Please, without the pictures, restate every entry exactly.

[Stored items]
——
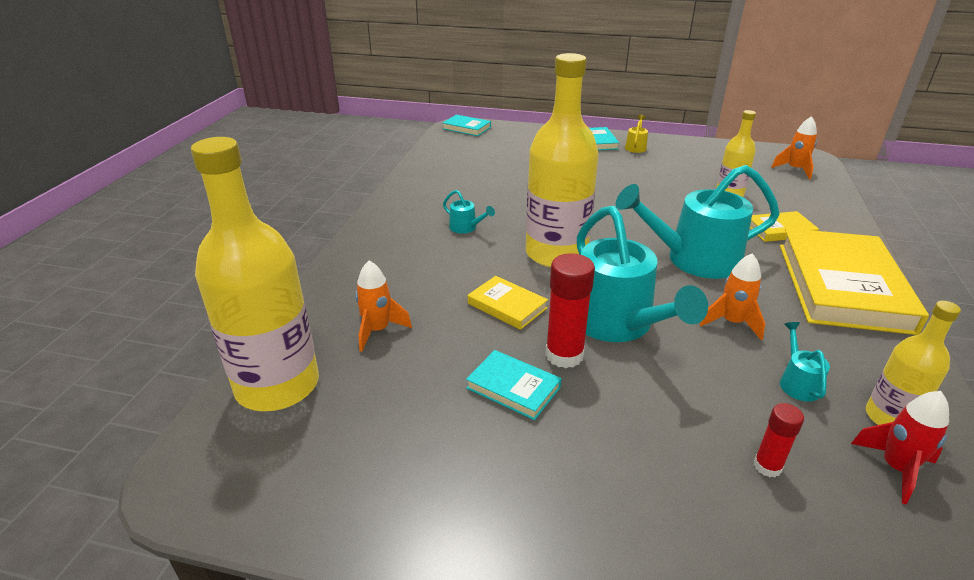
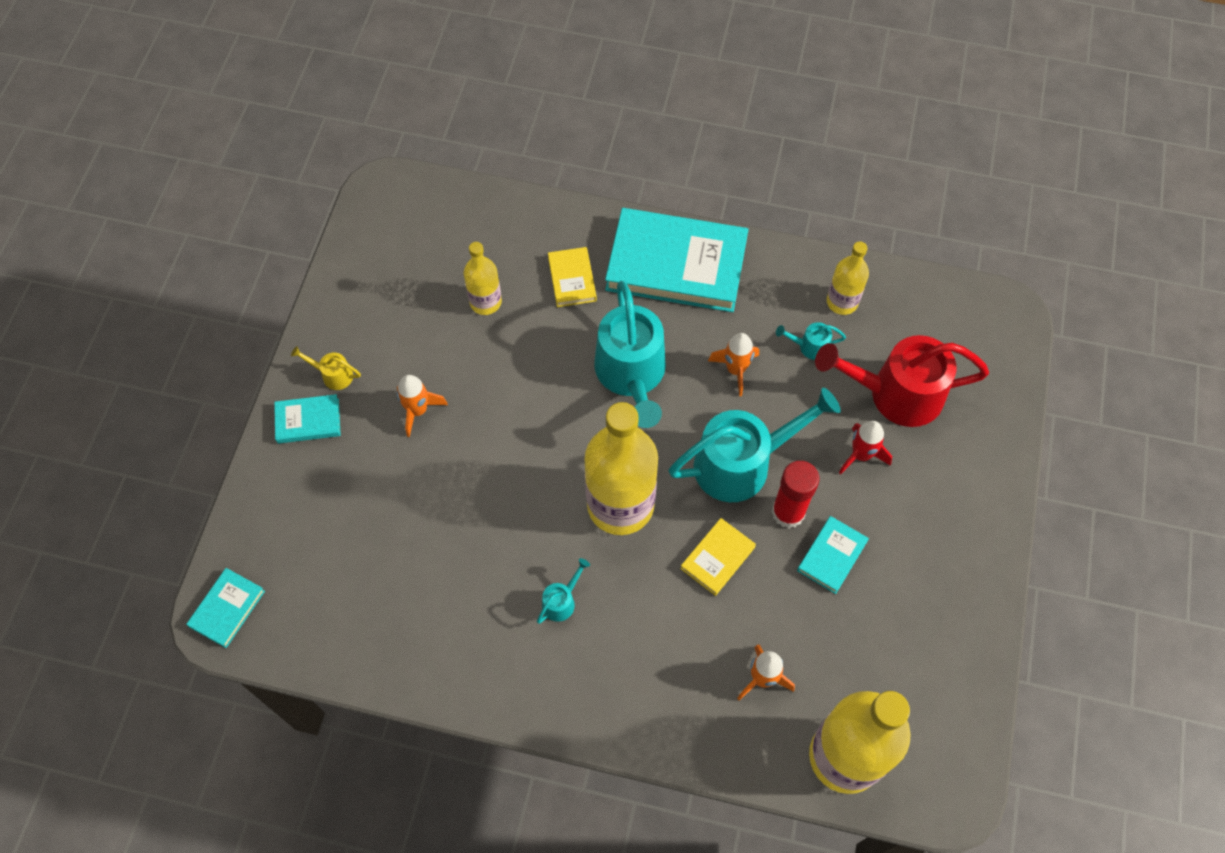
camera: 90 degrees left, 30 degrees up
(767, 466) = (895, 394): red glue stick -> red watering can
(795, 170) = (423, 214): orange rocket -> orange rocket (418, 410)
(842, 286) = (676, 264): yellow book -> turquoise book
(895, 468) = (888, 319): red rocket -> red rocket (861, 455)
——
RESULT —
camera: 90 degrees left, 30 degrees up
(767, 466) = (895, 394): red glue stick -> red watering can
(795, 170) = (423, 214): orange rocket -> orange rocket (418, 410)
(842, 286) = (676, 264): yellow book -> turquoise book
(895, 468) = (888, 319): red rocket -> red rocket (861, 455)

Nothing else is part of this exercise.